Instructions for the task:
This exercise asks for an exact copy of every entry below, with pictures omitted.

[Object matching data]
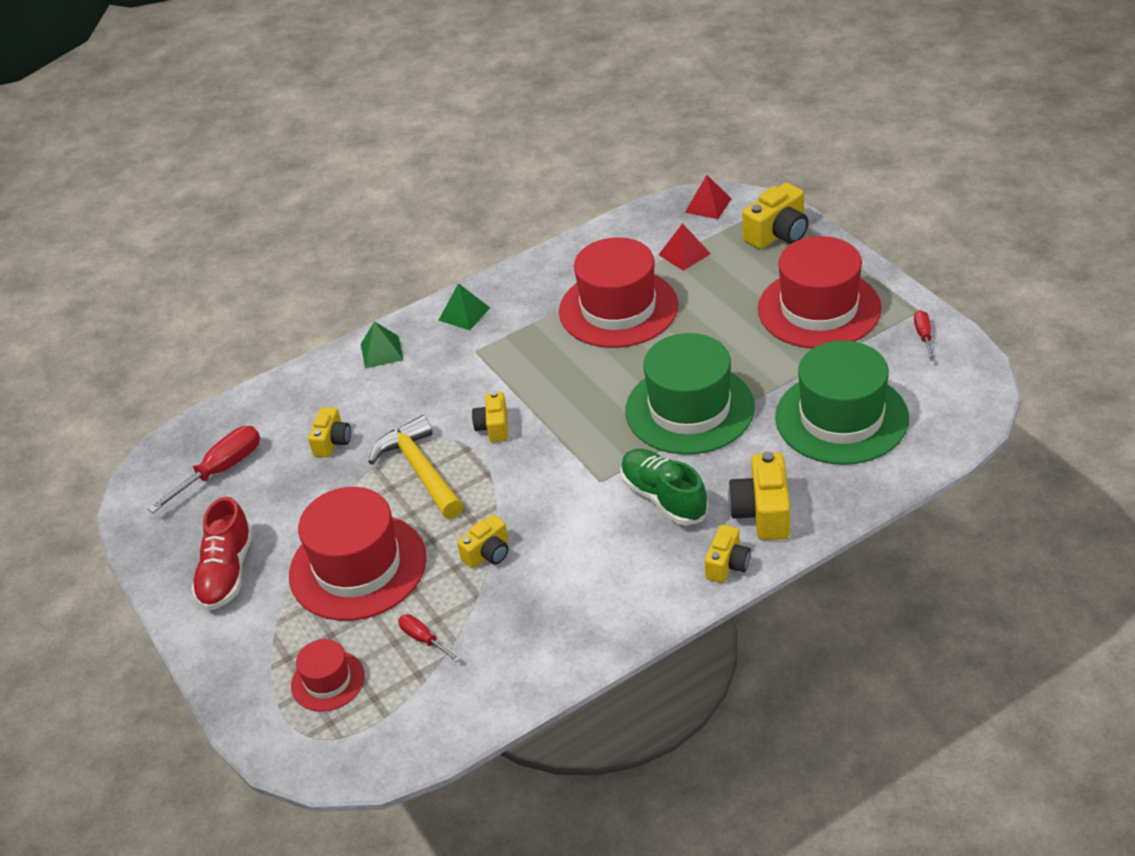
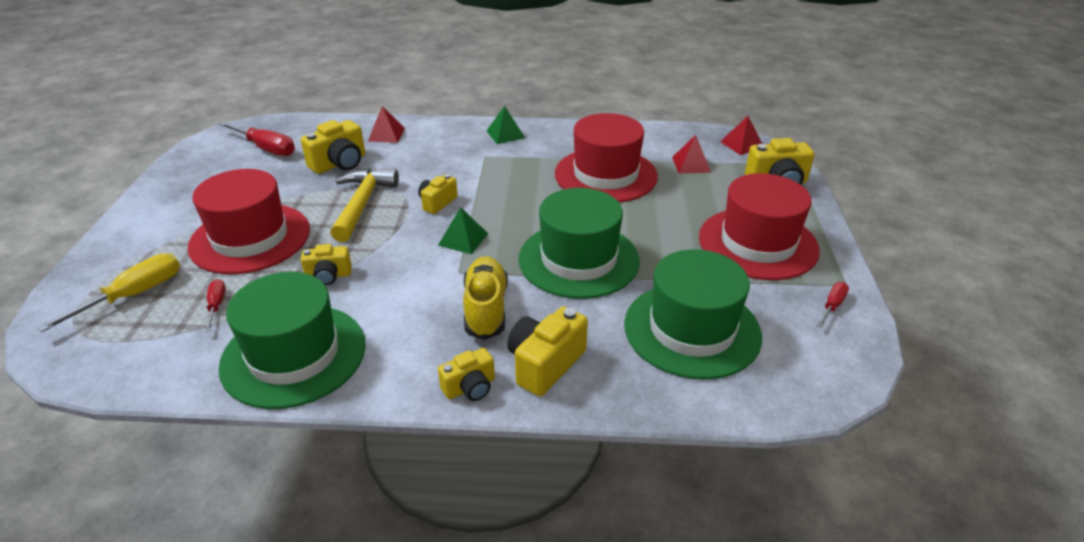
camera: 30 degrees right, 5 degrees down
(220, 471) = (266, 148): red screwdriver -> red screwdriver turned 45 degrees clockwise
(227, 572) = (187, 201): red shoe -> none
(328, 681) = (133, 295): red hat -> yellow screwdriver
(332, 442) = (339, 163): yellow camera -> yellow camera, size x1.58
(334, 382) = (386, 134): none -> red pyramid
(382, 352) = (432, 132): green pyramid -> green pyramid (463, 239)
(554, 631) = (294, 355): none -> green hat
(664, 498) = (486, 309): green shoe -> yellow shoe

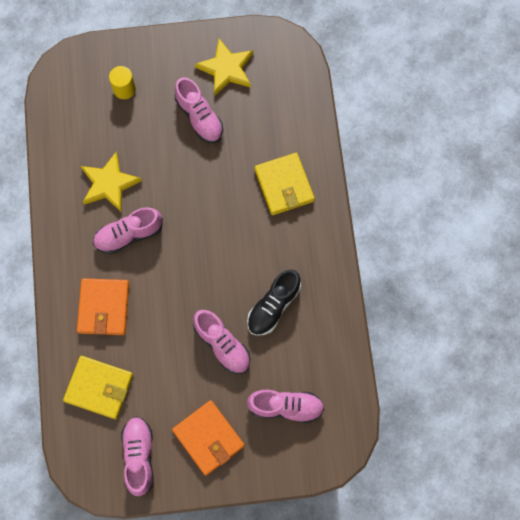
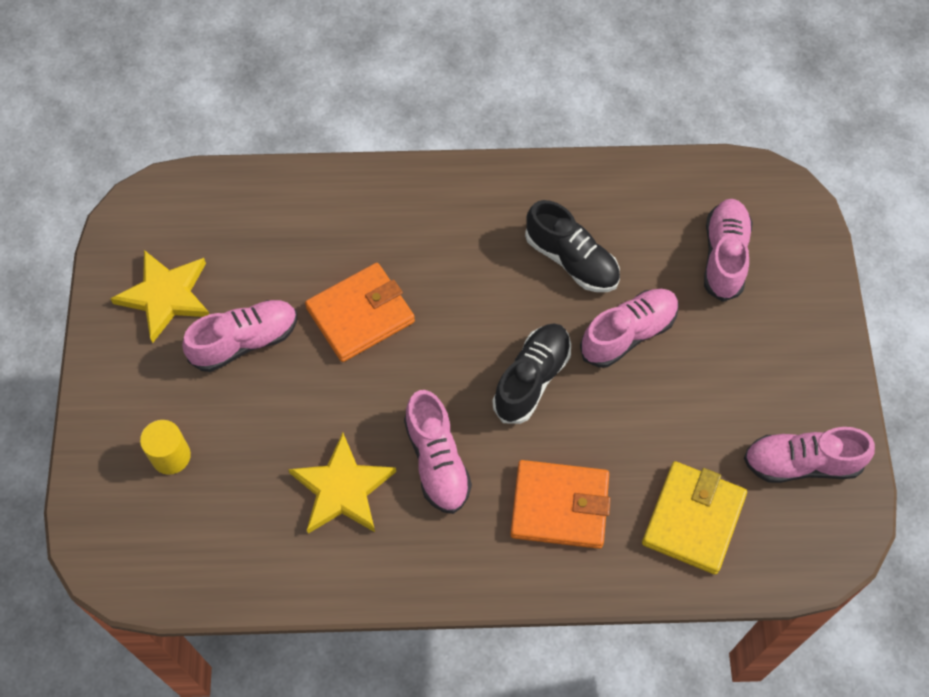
camera: 85 degrees left, 10 degrees down
(186, 286) = (532, 379): none -> black shoe
(208, 438) = (771, 362): orange wallet -> orange wallet (360, 315)
(284, 185) = (380, 230): yellow wallet -> none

Result of the task:
camera: 30 degrees right, 5 degrees down
(220, 471) = (266, 148): red screwdriver -> red screwdriver turned 45 degrees clockwise
(227, 572) = (187, 201): red shoe -> none
(328, 681) = (133, 295): red hat -> yellow screwdriver
(332, 442) = (339, 163): yellow camera -> yellow camera, size x1.58
(334, 382) = (386, 134): none -> red pyramid
(382, 352) = (432, 132): green pyramid -> green pyramid (463, 239)
(554, 631) = (294, 355): none -> green hat
(664, 498) = (486, 309): green shoe -> yellow shoe

camera: 85 degrees left, 10 degrees down
(186, 286) = (532, 379): none -> black shoe
(208, 438) = (771, 362): orange wallet -> orange wallet (360, 315)
(284, 185) = (380, 230): yellow wallet -> none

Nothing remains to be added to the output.